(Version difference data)
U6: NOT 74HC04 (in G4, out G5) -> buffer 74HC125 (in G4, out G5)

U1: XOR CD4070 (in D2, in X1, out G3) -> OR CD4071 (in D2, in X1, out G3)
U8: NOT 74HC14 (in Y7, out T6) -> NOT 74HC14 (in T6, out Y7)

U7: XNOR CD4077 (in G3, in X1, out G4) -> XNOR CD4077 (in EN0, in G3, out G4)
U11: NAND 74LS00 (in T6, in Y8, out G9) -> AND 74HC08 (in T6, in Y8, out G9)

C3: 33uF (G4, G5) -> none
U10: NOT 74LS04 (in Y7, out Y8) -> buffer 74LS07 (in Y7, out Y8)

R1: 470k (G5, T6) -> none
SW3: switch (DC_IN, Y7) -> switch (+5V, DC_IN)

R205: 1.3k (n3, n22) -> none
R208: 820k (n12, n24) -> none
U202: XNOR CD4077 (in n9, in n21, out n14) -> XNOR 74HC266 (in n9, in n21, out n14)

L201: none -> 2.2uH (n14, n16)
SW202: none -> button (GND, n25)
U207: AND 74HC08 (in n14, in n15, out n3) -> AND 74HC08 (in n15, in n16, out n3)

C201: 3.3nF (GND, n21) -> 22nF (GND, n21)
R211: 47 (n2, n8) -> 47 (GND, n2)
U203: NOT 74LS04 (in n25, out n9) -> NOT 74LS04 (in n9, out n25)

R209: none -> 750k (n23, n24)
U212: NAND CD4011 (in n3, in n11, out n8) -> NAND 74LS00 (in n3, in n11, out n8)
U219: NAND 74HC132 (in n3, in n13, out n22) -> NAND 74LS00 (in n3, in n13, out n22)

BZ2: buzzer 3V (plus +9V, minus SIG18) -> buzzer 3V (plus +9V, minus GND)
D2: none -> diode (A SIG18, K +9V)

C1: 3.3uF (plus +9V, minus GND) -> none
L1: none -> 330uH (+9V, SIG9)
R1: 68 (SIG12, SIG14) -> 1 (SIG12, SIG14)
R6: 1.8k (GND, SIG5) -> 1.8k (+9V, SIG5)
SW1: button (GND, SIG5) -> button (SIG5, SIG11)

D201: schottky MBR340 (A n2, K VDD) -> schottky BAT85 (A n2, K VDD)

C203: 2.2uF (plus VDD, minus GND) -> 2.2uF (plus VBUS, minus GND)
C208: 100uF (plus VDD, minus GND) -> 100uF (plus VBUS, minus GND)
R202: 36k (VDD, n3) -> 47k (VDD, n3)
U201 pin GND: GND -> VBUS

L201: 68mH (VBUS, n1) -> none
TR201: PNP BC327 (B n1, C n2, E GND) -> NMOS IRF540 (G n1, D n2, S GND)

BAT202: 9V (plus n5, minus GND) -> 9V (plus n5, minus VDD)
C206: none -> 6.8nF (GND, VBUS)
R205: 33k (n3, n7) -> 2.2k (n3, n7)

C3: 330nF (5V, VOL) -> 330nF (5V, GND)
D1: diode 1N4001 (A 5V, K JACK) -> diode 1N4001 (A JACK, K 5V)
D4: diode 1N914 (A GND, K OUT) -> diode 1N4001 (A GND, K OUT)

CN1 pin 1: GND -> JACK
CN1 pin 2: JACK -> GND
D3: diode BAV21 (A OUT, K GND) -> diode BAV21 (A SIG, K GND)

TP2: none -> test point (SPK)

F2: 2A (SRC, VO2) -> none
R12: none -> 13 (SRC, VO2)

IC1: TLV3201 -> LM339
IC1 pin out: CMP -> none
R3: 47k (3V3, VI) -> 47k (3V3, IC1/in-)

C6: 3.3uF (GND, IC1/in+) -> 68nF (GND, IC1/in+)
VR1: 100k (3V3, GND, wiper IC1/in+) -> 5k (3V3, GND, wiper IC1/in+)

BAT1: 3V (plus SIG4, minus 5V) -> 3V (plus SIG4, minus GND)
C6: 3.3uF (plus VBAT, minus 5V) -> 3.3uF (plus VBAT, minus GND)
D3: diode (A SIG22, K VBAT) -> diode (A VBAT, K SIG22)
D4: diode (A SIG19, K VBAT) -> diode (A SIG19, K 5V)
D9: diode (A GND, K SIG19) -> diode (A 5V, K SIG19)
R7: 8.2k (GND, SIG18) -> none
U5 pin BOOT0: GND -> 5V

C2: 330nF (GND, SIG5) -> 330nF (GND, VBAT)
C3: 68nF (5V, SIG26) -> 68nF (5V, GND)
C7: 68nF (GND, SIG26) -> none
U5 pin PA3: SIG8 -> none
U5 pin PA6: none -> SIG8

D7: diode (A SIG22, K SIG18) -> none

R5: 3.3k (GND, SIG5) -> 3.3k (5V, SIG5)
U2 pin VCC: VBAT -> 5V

- **Task directions**:
Which lines of the records hold the string "buffer"? Copy each one.

- **Solution to this problem**:
U6: NOT 74HC04 (in G4, out G5) -> buffer 74HC125 (in G4, out G5)
U10: NOT 74LS04 (in Y7, out Y8) -> buffer 74LS07 (in Y7, out Y8)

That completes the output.